• **Activity**
Look below for the line with "(260, 232) = (444, 246): red" and the line with "(359, 485) = (339, 750): white". Copy exactly those two lines and every line between, but not the pictures.

Records to use: Begin

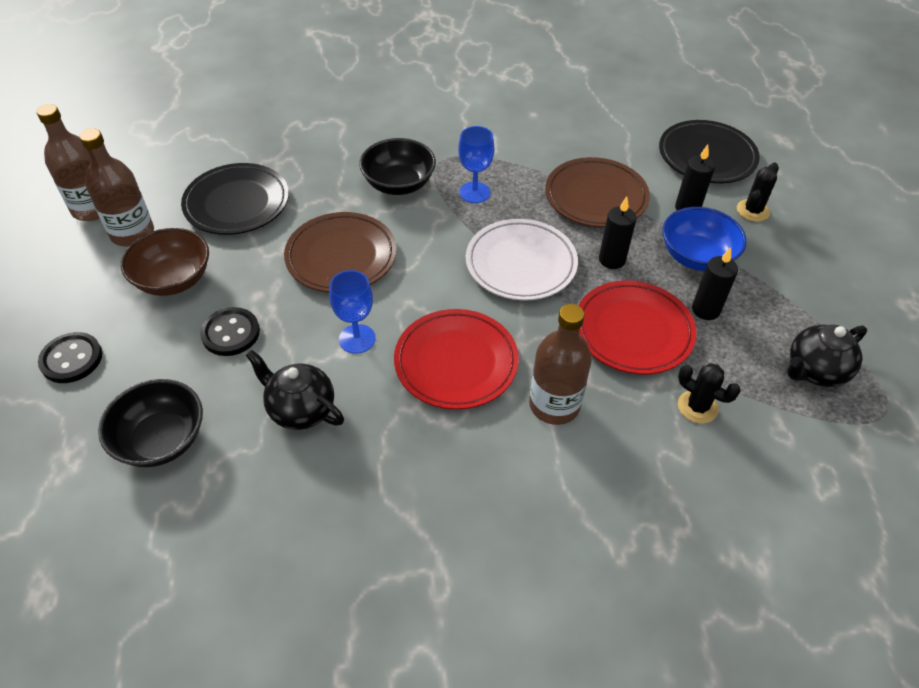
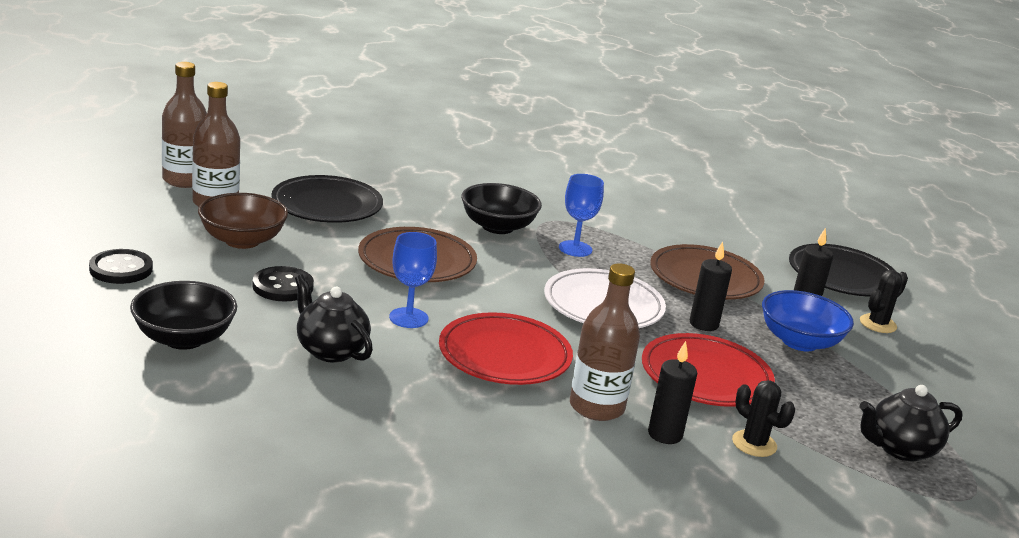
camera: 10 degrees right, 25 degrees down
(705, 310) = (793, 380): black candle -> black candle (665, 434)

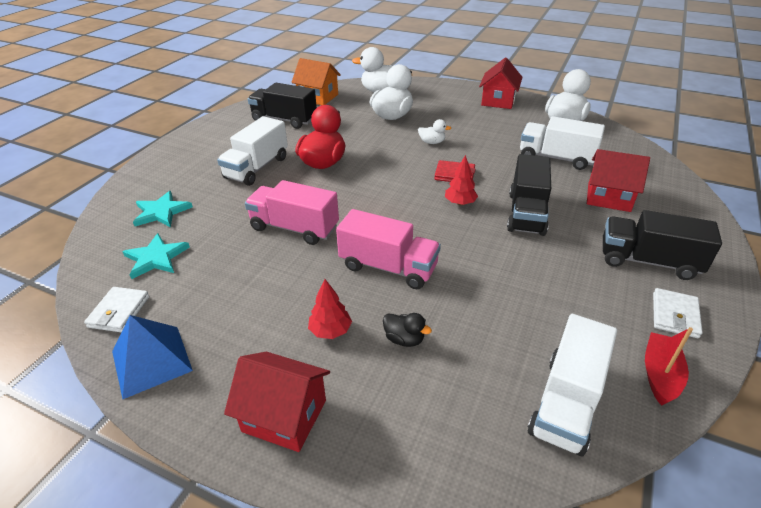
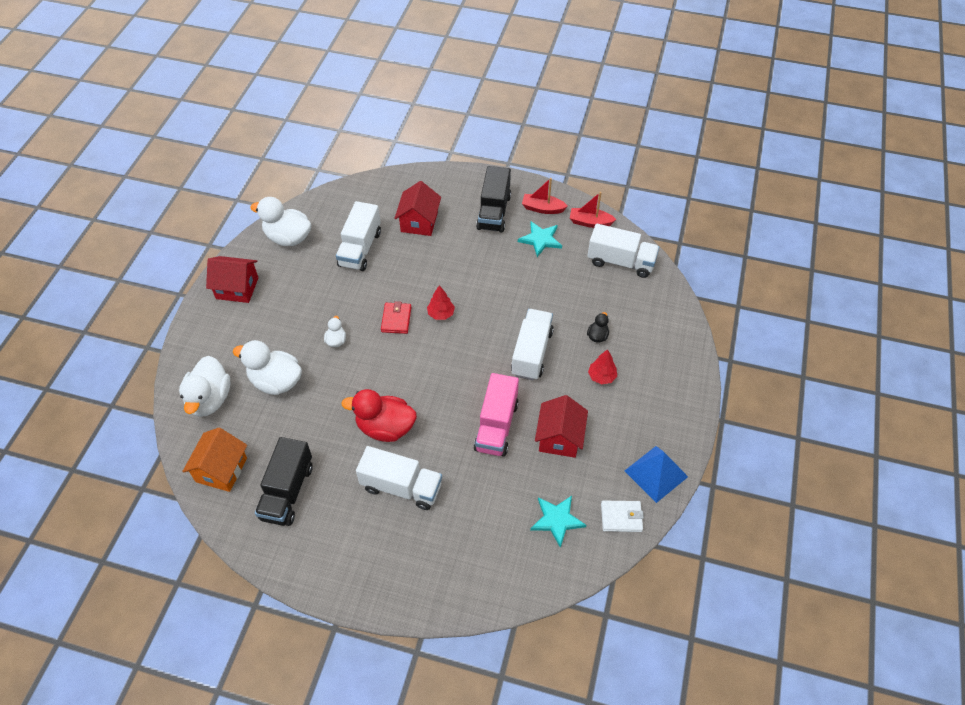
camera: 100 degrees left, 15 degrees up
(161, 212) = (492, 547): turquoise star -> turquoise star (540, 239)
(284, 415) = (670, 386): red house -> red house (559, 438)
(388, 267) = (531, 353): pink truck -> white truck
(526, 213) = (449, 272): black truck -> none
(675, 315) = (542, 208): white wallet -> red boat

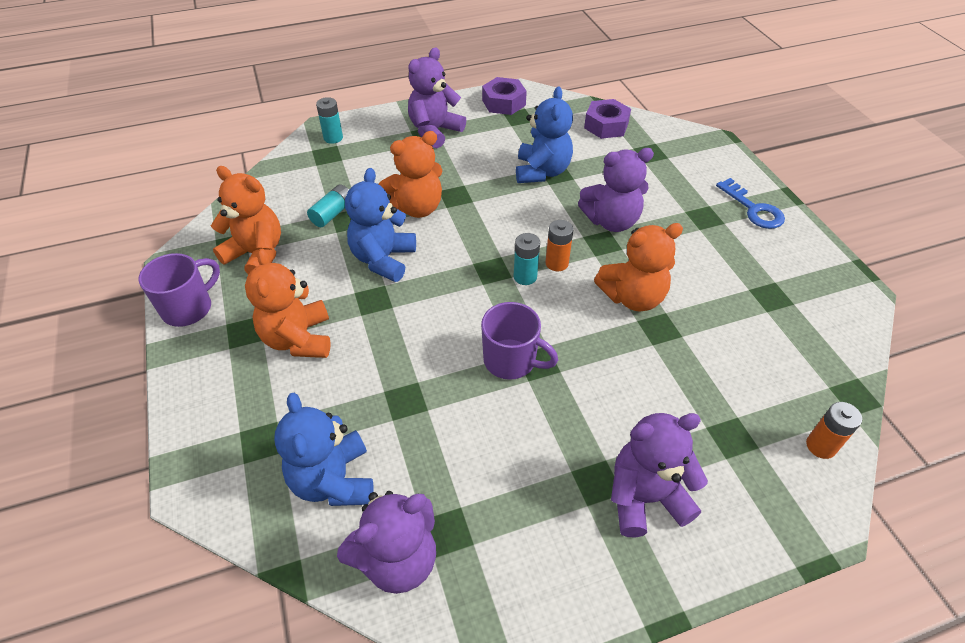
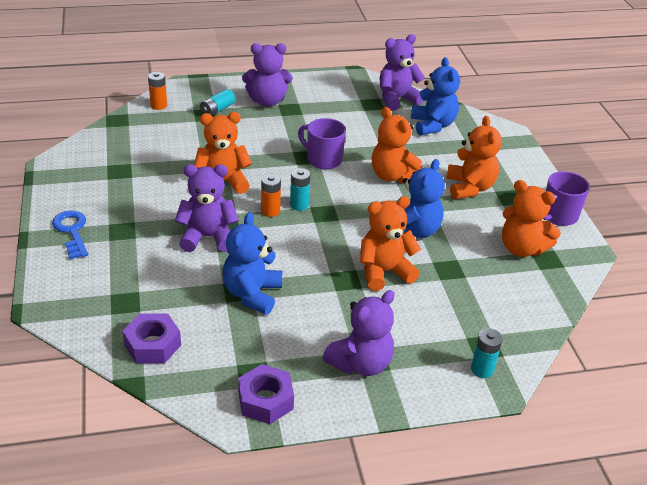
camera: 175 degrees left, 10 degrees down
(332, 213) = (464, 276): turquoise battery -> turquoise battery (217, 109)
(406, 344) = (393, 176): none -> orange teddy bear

Records to use: End
Records to use: Begin

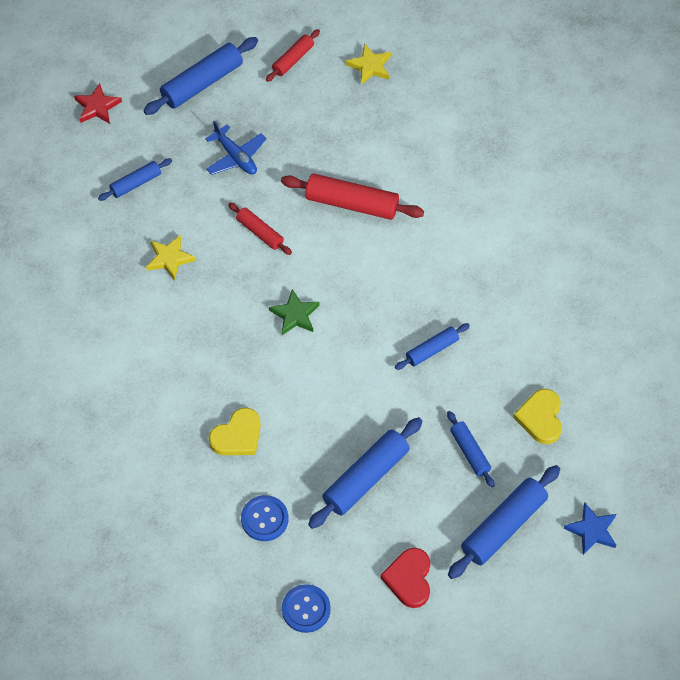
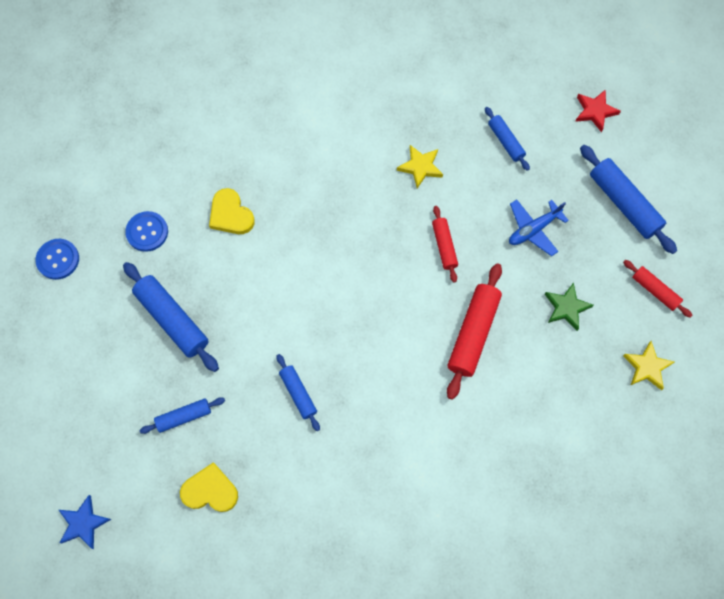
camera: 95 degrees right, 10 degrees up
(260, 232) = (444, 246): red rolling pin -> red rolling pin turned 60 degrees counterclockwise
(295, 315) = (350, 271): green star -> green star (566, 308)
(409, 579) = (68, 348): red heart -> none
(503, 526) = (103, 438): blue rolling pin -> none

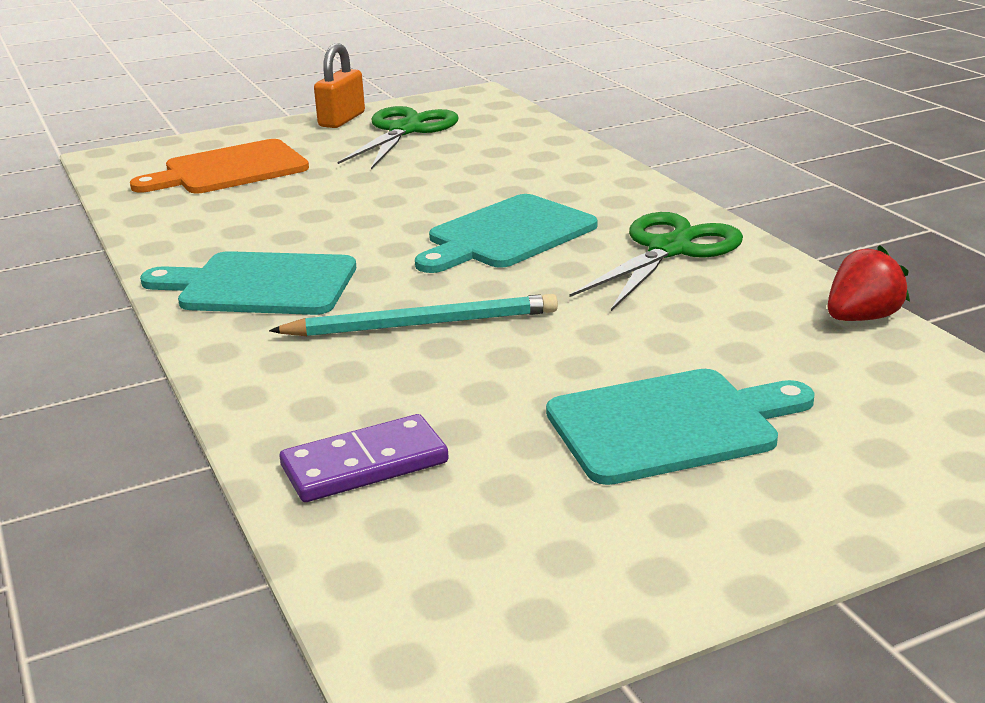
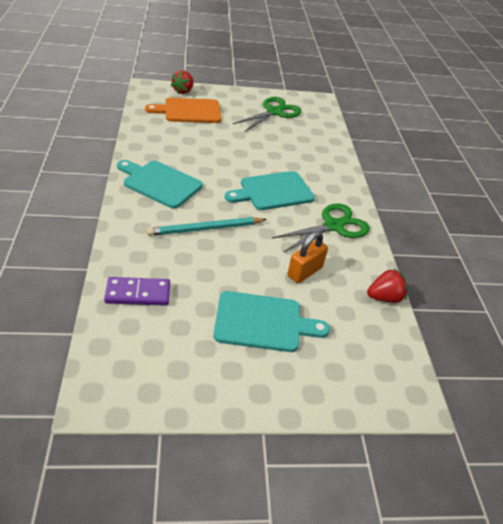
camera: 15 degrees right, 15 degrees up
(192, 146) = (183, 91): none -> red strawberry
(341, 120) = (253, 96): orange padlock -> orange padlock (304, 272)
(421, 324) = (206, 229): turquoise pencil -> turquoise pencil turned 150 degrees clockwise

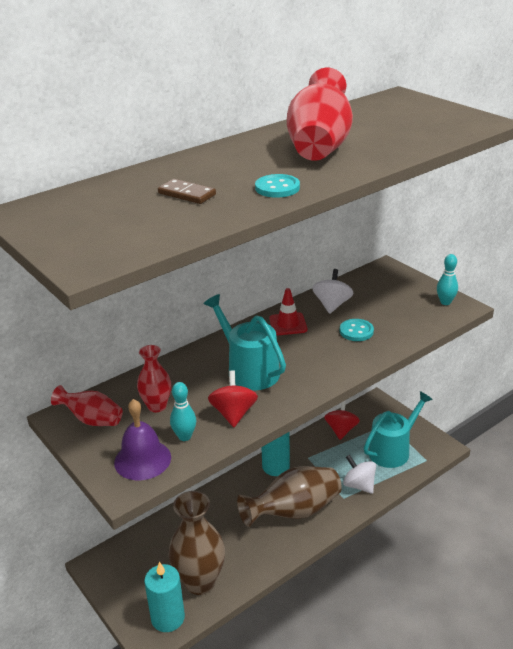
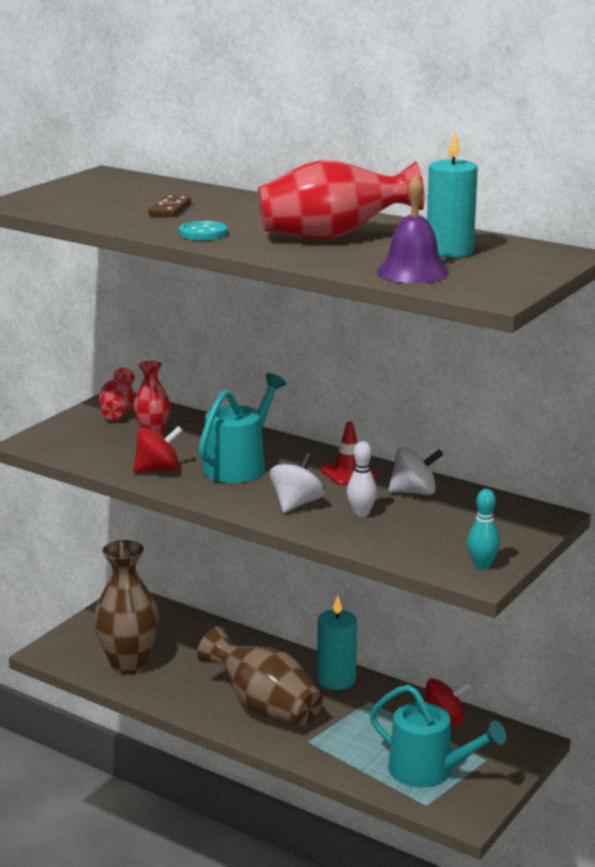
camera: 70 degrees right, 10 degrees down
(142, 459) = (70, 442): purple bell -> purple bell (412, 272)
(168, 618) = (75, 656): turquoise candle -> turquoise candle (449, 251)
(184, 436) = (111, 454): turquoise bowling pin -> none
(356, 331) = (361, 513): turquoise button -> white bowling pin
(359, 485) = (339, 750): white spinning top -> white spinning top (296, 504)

Records to use: End
Records to use: Begin

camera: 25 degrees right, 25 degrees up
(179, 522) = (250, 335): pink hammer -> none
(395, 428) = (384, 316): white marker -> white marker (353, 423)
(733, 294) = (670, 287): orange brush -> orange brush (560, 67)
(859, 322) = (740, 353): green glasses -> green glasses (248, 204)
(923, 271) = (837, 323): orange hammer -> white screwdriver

Records to use: End

• **Answer to this exercise**
(260, 232) = (444, 246): red rolling pin -> red rolling pin turned 60 degrees counterclockwise
(295, 315) = (350, 271): green star -> green star (566, 308)
(409, 579) = (68, 348): red heart -> none
(503, 526) = (103, 438): blue rolling pin -> none

camera: 15 degrees right, 15 degrees up
(192, 146) = (183, 91): none -> red strawberry
(341, 120) = (253, 96): orange padlock -> orange padlock (304, 272)
(421, 324) = (206, 229): turquoise pencil -> turquoise pencil turned 150 degrees clockwise

camera: 70 degrees right, 10 degrees down
(142, 459) = (70, 442): purple bell -> purple bell (412, 272)
(168, 618) = (75, 656): turquoise candle -> turquoise candle (449, 251)
(184, 436) = (111, 454): turquoise bowling pin -> none
(356, 331) = (361, 513): turquoise button -> white bowling pin
(359, 485) = (339, 750): white spinning top -> white spinning top (296, 504)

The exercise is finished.